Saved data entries
┄┄┄┄┄┄┄┄┄┄

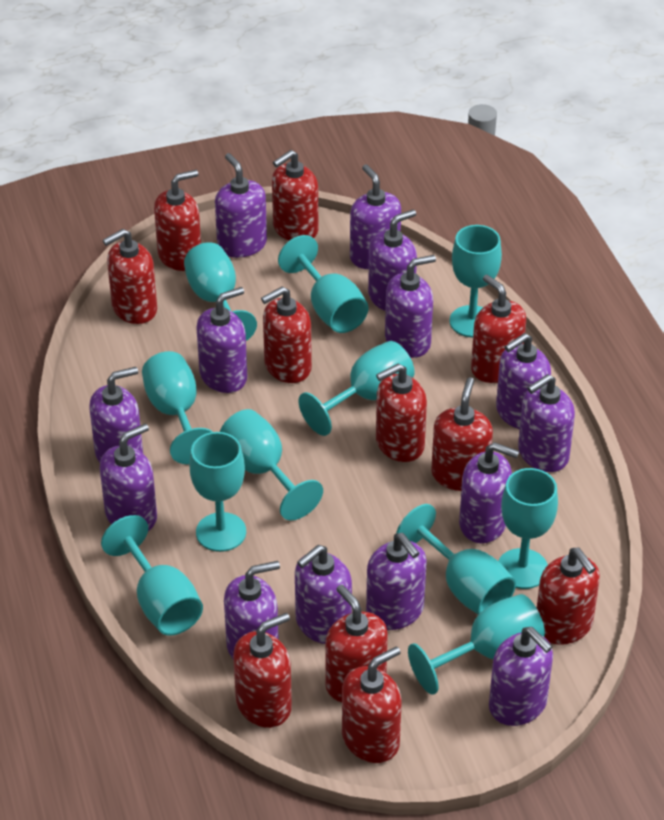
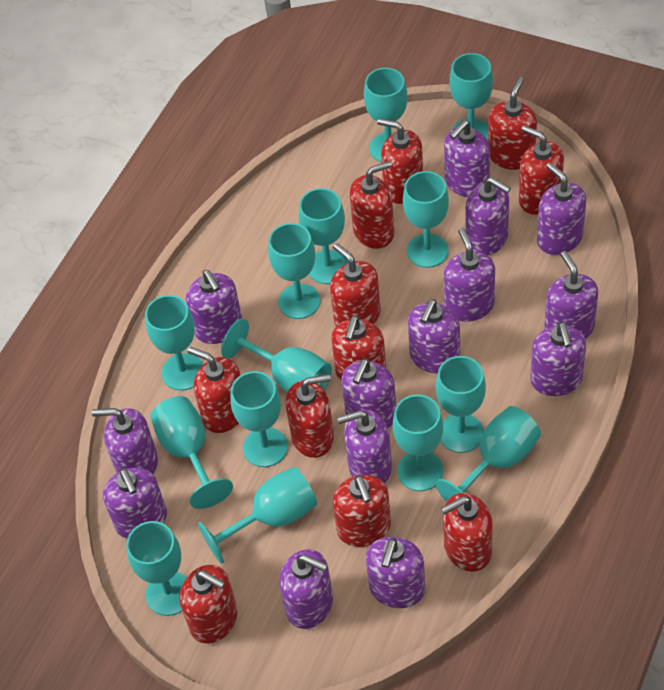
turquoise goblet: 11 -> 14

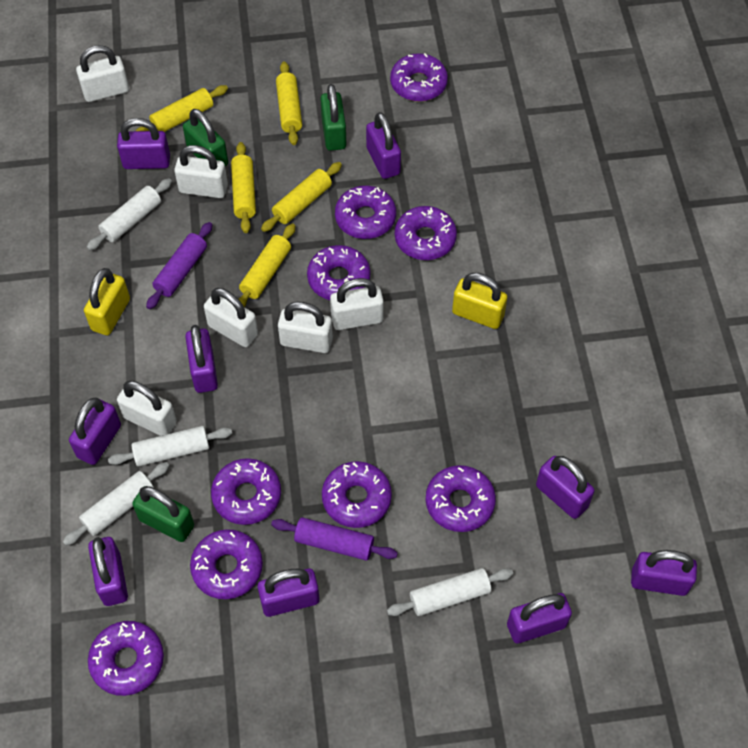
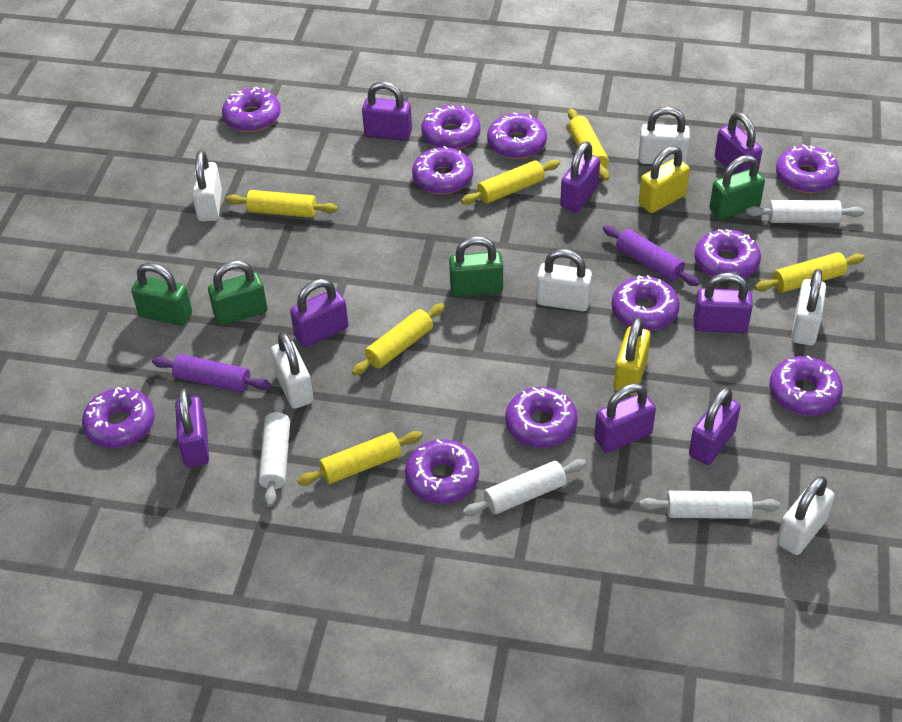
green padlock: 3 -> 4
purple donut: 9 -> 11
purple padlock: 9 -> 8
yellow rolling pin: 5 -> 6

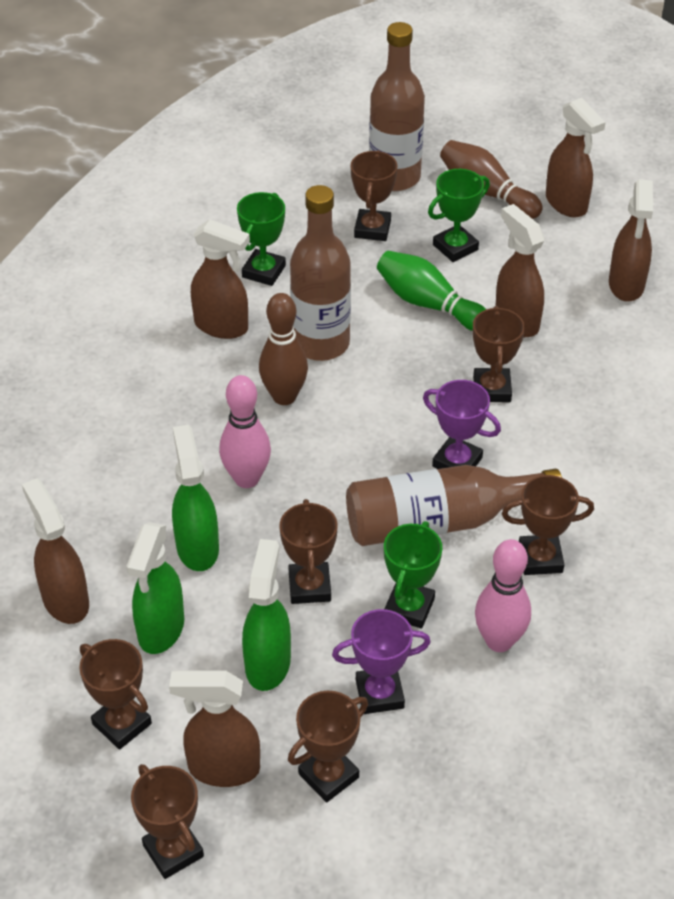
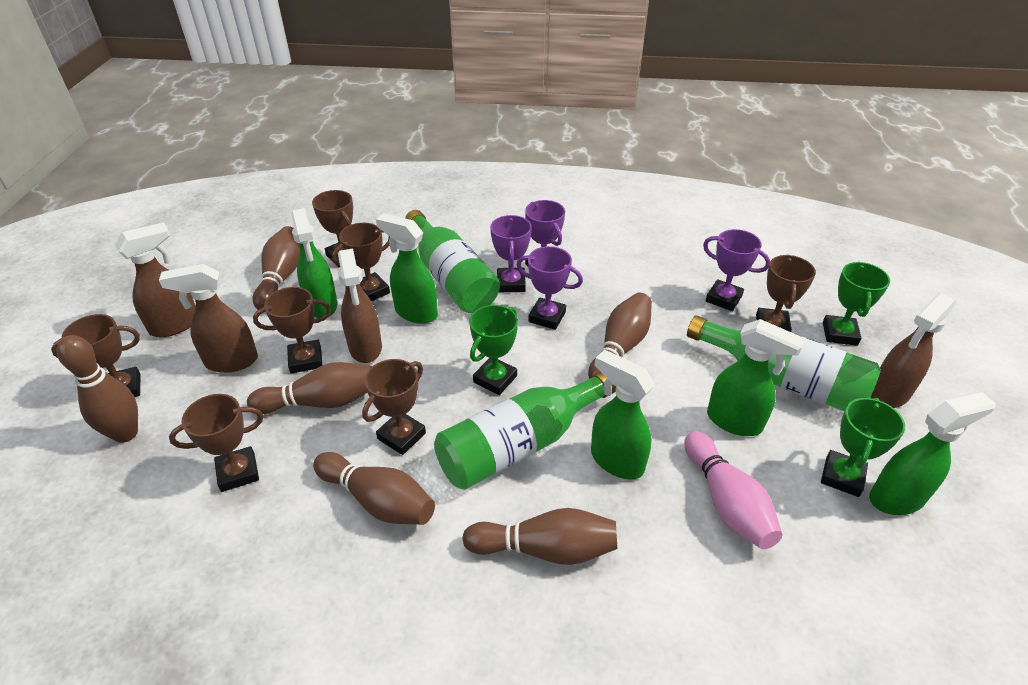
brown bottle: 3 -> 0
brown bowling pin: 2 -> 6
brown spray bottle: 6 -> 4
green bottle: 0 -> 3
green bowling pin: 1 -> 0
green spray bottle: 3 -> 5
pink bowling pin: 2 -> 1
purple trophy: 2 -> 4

┄┄┄┄┄┄┄┄┄┄

## Work request
Scan the records above for the string "brown", then copy each line where it turns up.

## Exercise result
brown bottle: 3 -> 0
brown bowling pin: 2 -> 6
brown spray bottle: 6 -> 4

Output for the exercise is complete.